What is needed ▸ Below are some records; output exactly the lines from the line with "black plane: 2 -> 0" to the line with "purple truck: 0 -> 1", both ends kept, and nothing more.

Provided records ▸
________________________
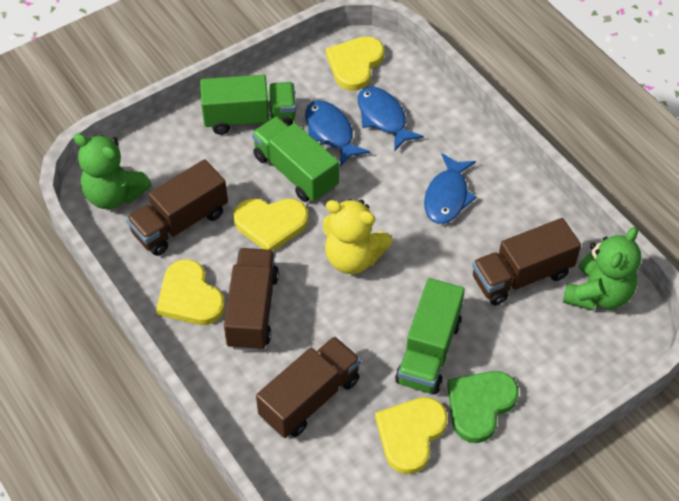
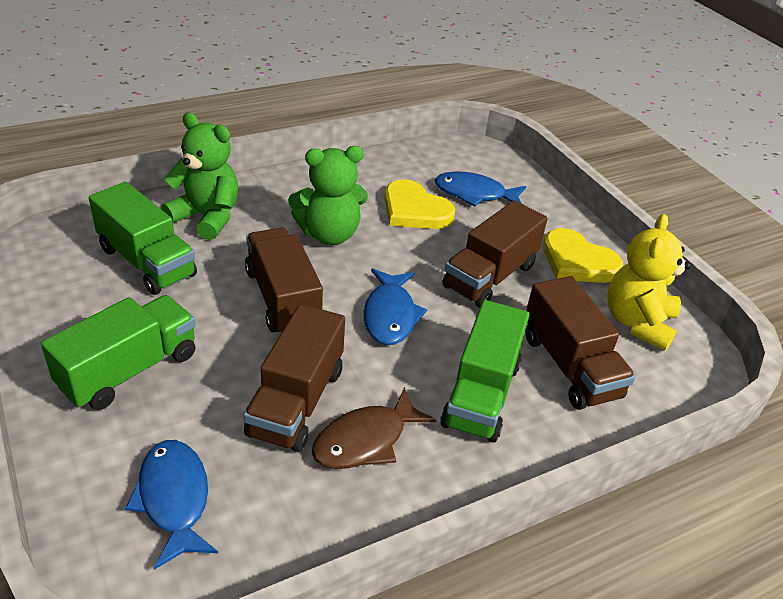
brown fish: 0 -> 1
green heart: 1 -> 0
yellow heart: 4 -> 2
________________________
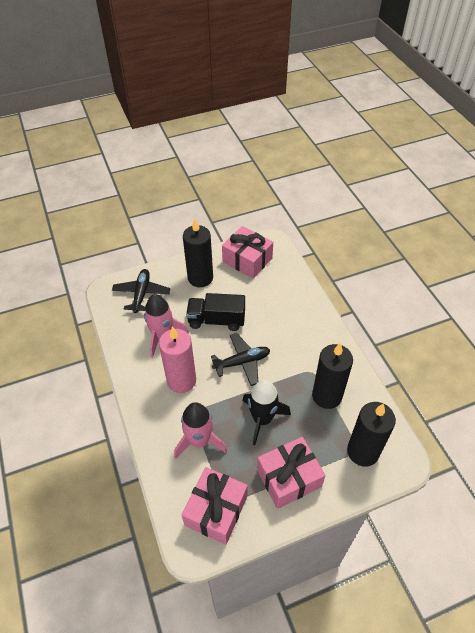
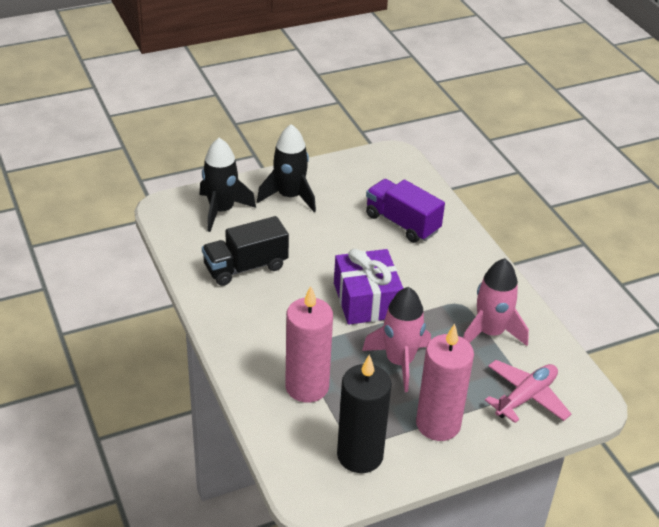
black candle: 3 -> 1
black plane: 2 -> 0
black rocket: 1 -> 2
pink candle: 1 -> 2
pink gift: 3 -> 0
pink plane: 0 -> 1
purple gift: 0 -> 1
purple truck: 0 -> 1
________________________
Written answer ▸
black plane: 2 -> 0
black rocket: 1 -> 2
pink candle: 1 -> 2
pink gift: 3 -> 0
pink plane: 0 -> 1
purple gift: 0 -> 1
purple truck: 0 -> 1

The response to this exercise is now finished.